EXERCISE DIRECTIONS —
Please keep to the lines below from the one with "U204: buffer CD4050" through the one with "U219: NAND 74LS00", and restate them word for word, ends included.

DATA FOR THIS TASK —
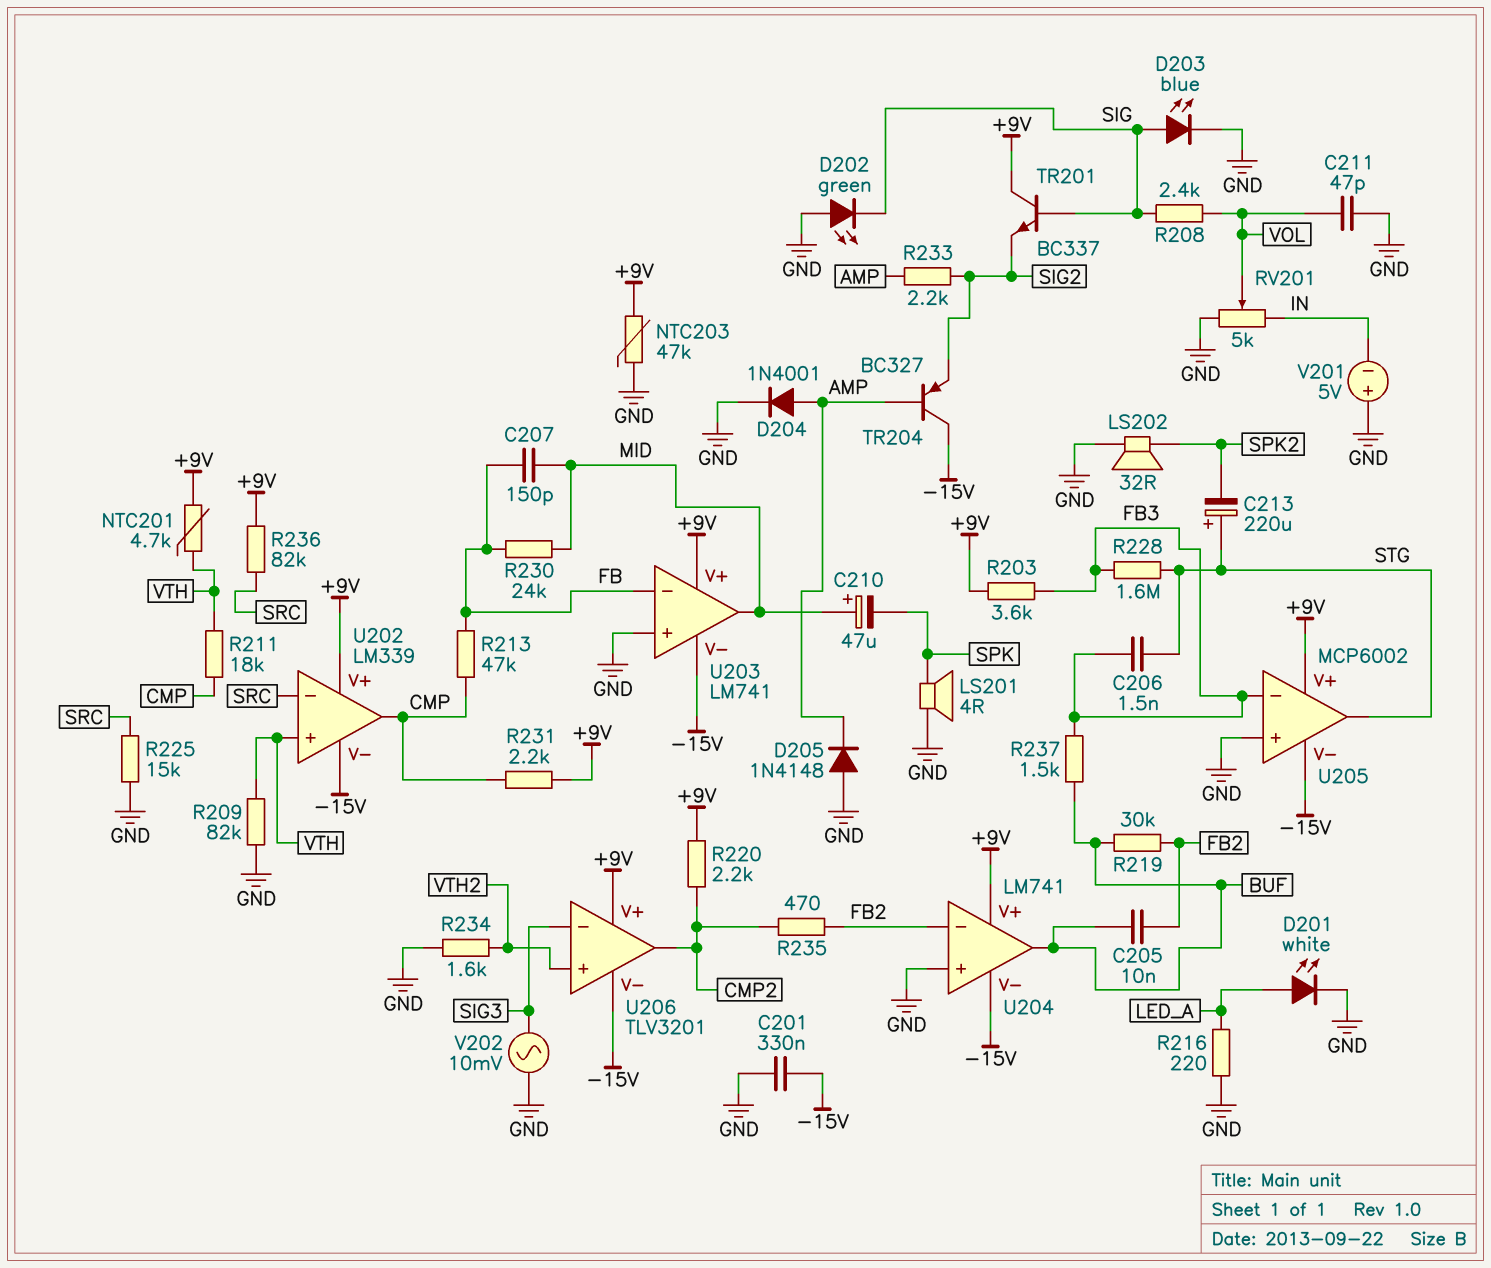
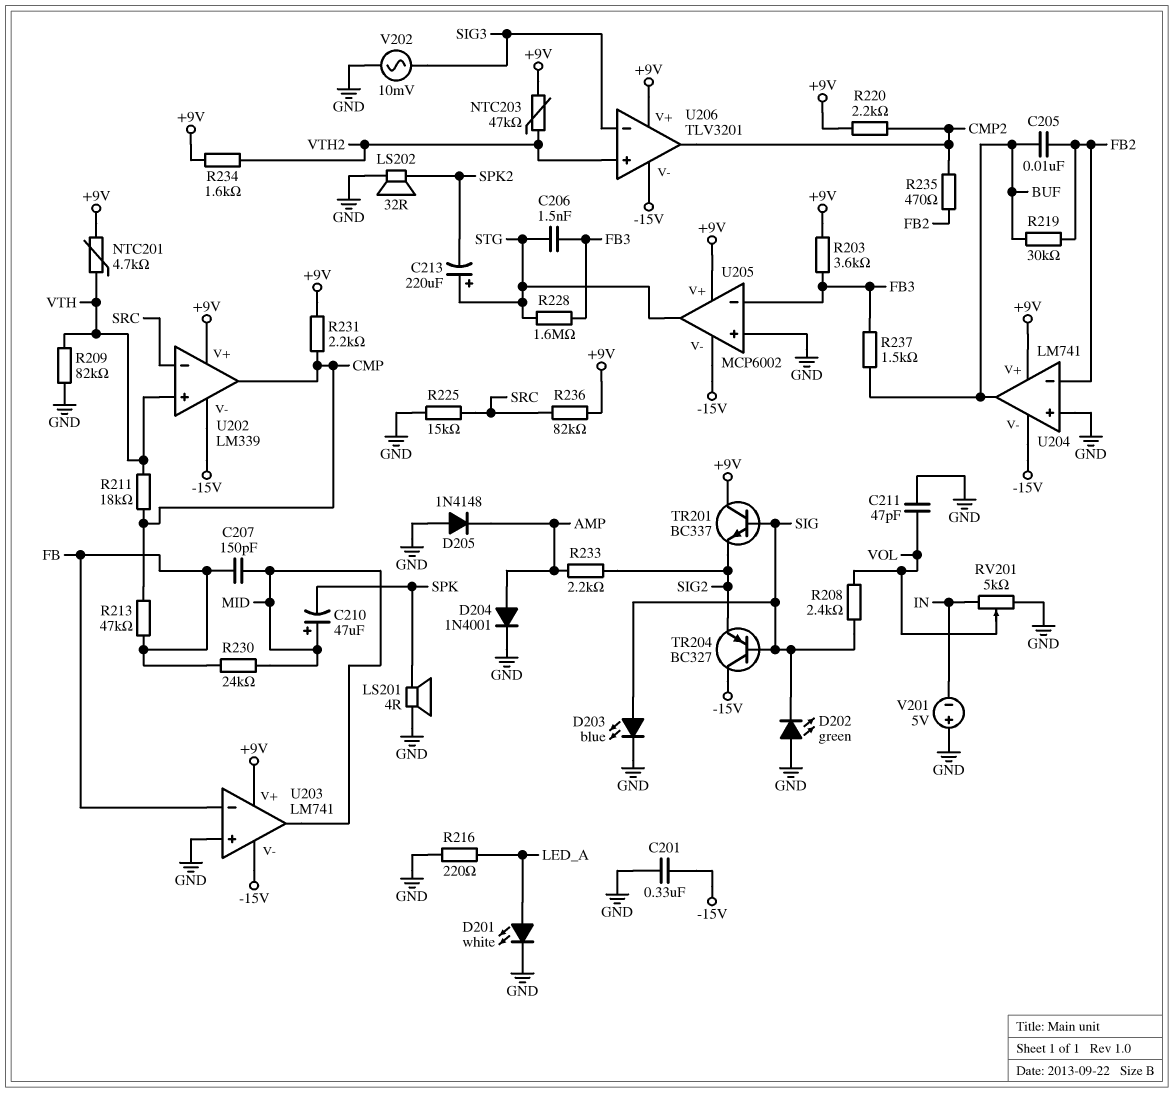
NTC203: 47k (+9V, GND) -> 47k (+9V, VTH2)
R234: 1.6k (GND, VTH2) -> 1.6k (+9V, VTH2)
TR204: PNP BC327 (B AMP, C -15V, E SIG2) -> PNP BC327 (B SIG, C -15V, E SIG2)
==
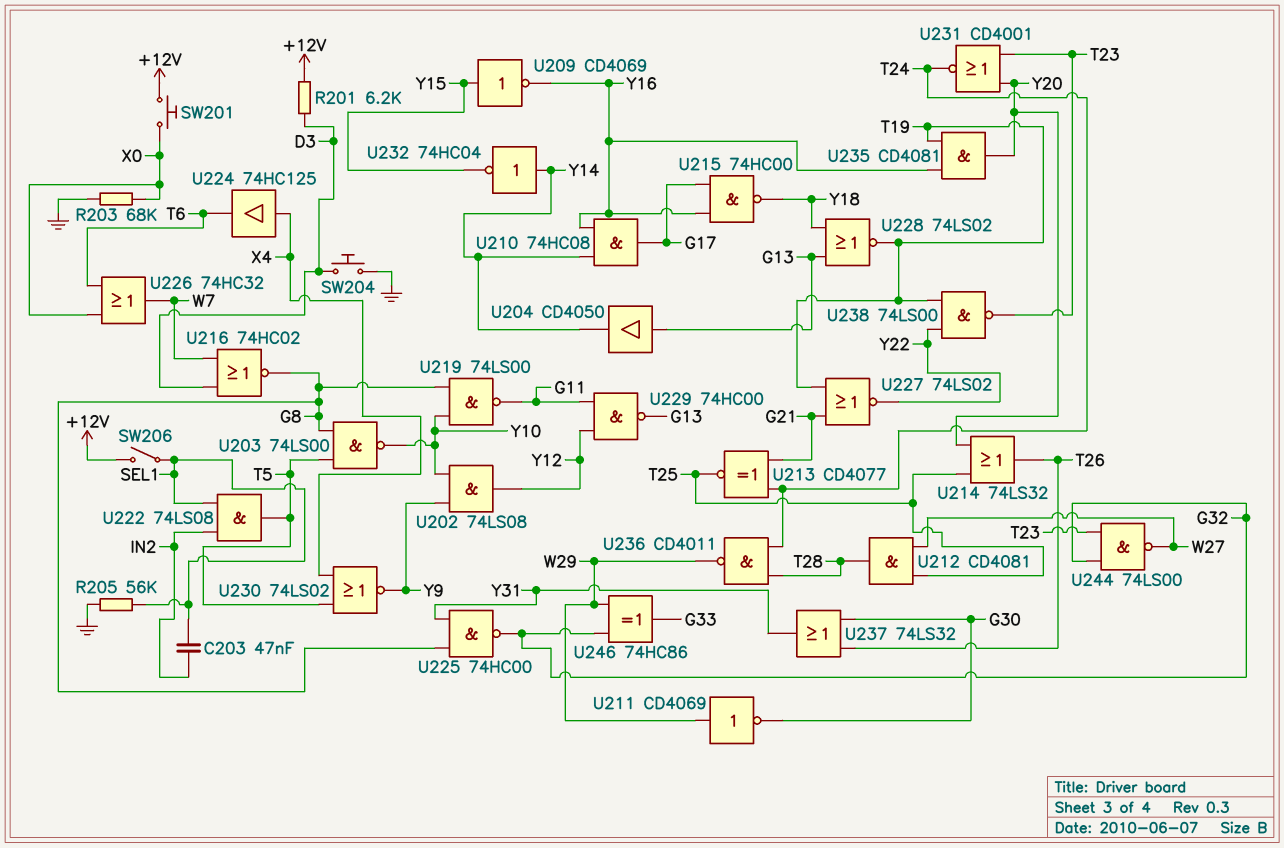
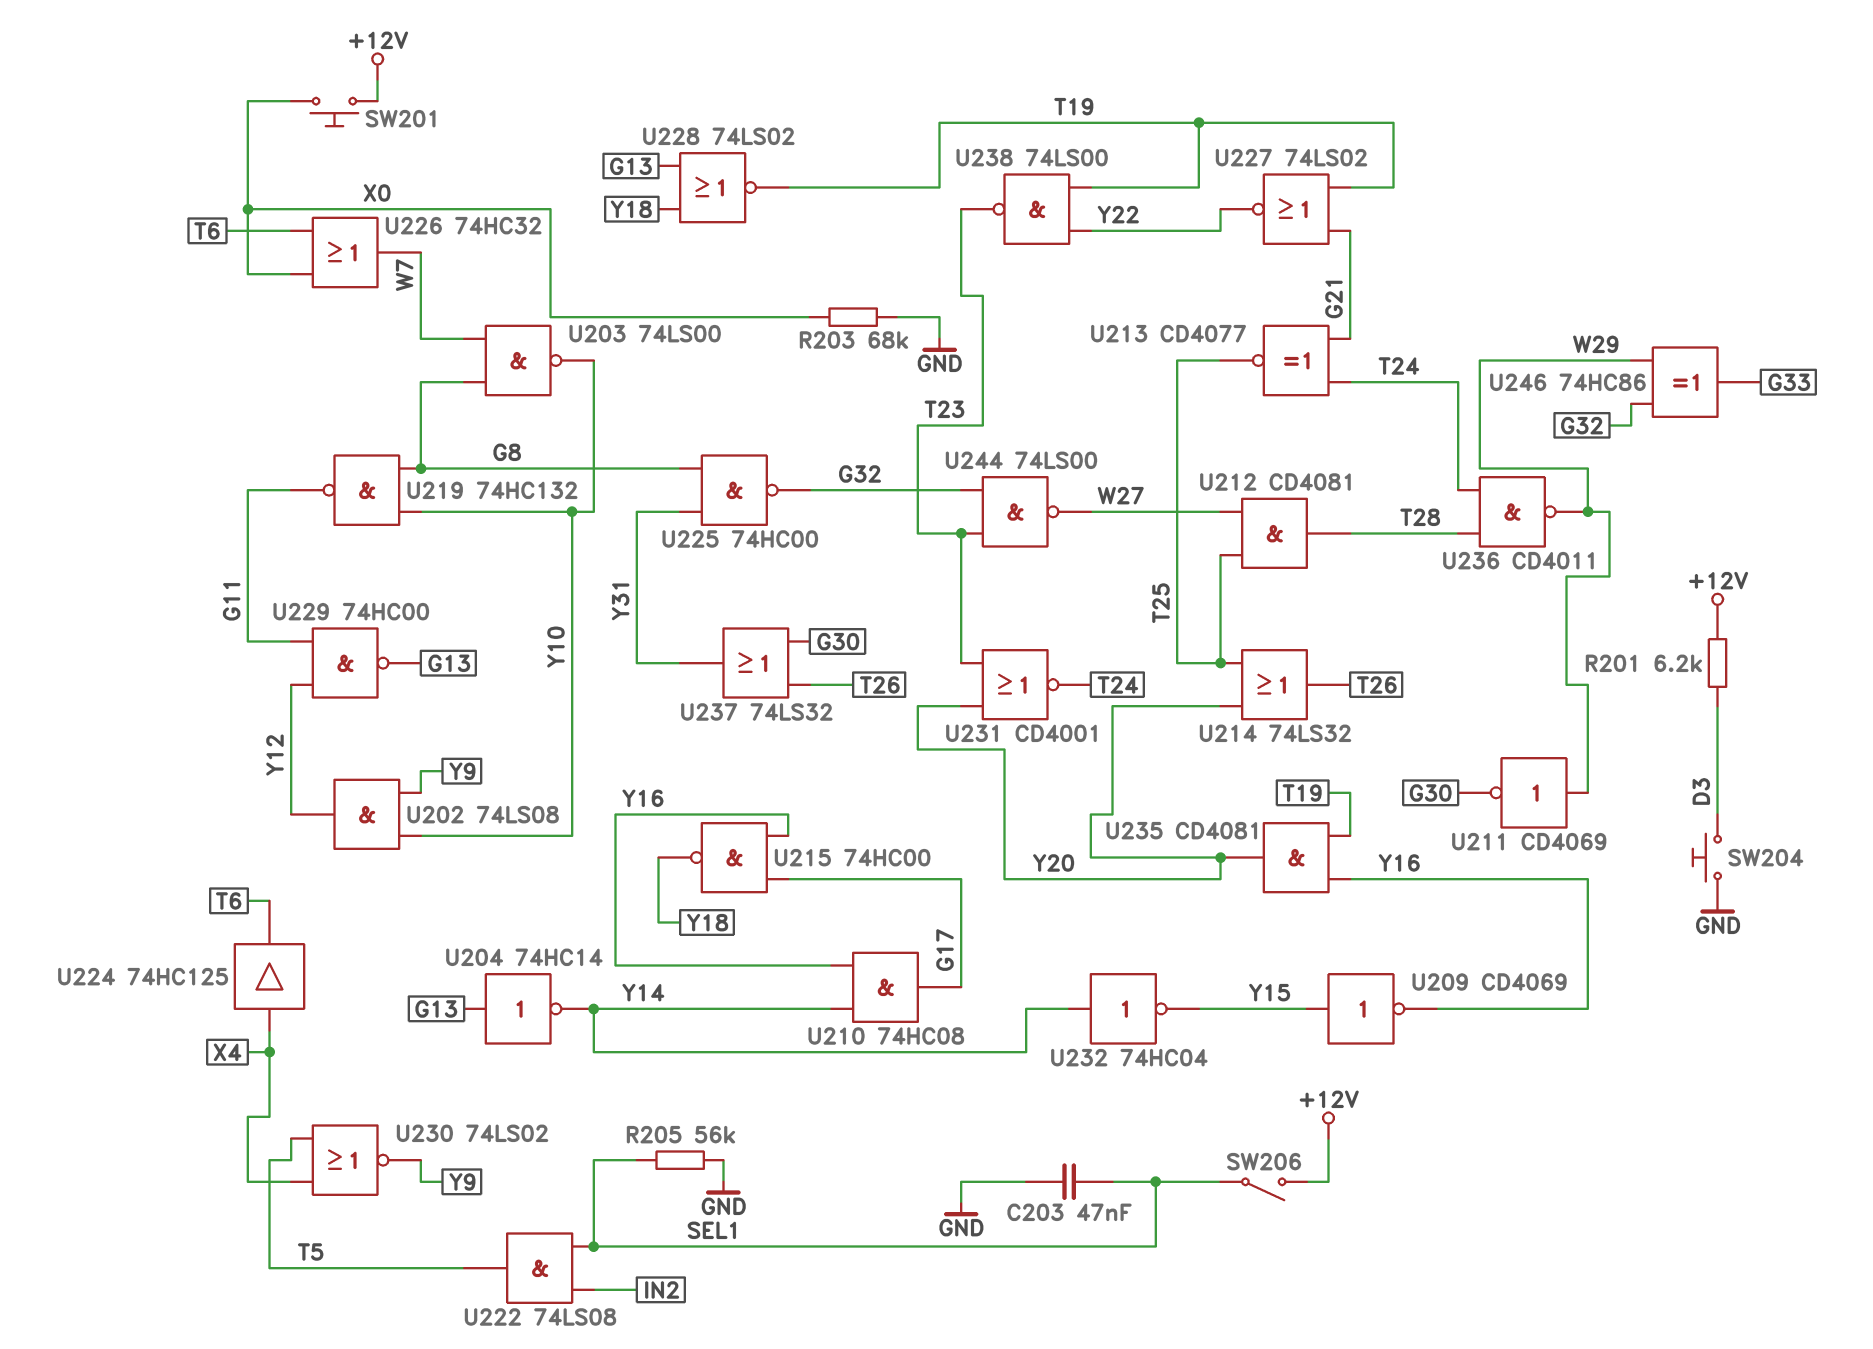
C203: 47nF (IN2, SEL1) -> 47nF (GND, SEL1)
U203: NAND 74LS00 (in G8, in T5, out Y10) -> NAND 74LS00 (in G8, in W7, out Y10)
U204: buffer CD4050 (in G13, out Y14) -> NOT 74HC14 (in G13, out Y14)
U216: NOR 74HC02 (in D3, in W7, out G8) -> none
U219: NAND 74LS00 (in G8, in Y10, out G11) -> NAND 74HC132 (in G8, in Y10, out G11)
--
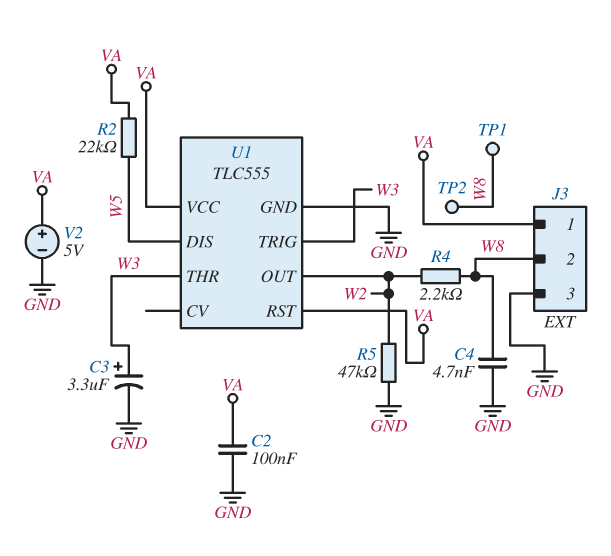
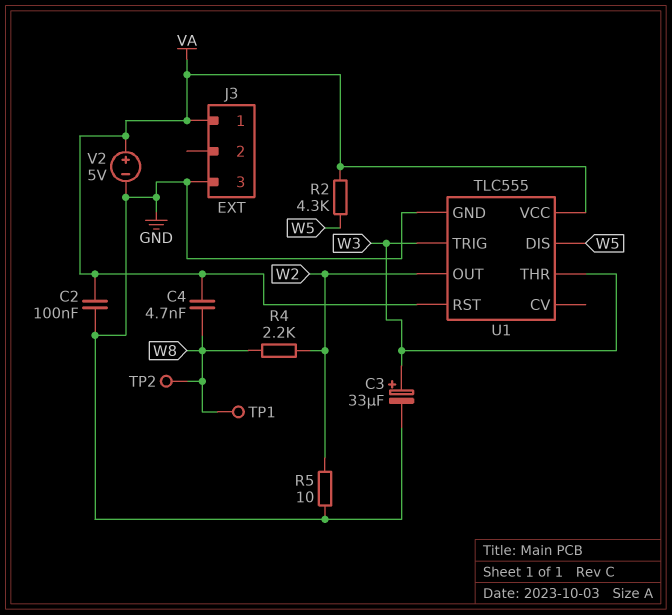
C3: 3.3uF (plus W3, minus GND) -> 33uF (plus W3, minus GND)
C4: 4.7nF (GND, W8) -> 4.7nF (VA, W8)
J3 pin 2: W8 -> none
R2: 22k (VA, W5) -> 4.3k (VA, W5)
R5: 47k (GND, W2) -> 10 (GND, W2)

COMPLETED TASK —
U204: buffer CD4050 (in G13, out Y14) -> NOT 74HC14 (in G13, out Y14)
U216: NOR 74HC02 (in D3, in W7, out G8) -> none
U219: NAND 74LS00 (in G8, in Y10, out G11) -> NAND 74HC132 (in G8, in Y10, out G11)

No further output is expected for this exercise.